**Data segment:**
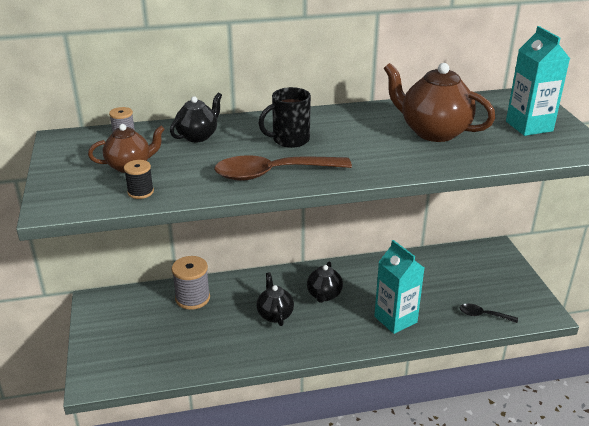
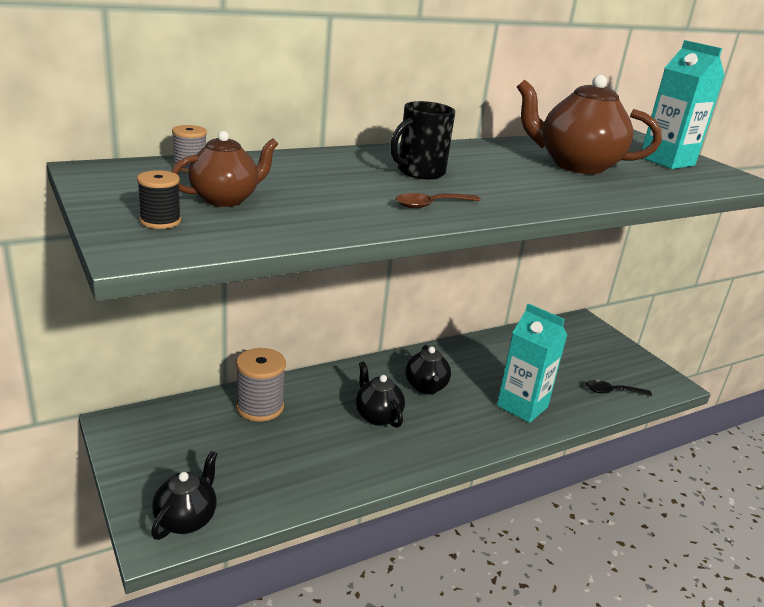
camera: 20 degrees left, 5 degrees down
(140, 192) = (266, 228): black spool -> black spool (160, 221)
(198, 136) = (296, 168): black teapot -> black teapot (186, 519)
(273, 173) = (431, 205): brown spoon -> brown spoon, size x0.52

**Task directions:** Only the lines from the one containing "(198, 136) = (296, 168): black" through the final line of the data belong in the answer, repeated exactly.

**Task result:**
(198, 136) = (296, 168): black teapot -> black teapot (186, 519)
(273, 173) = (431, 205): brown spoon -> brown spoon, size x0.52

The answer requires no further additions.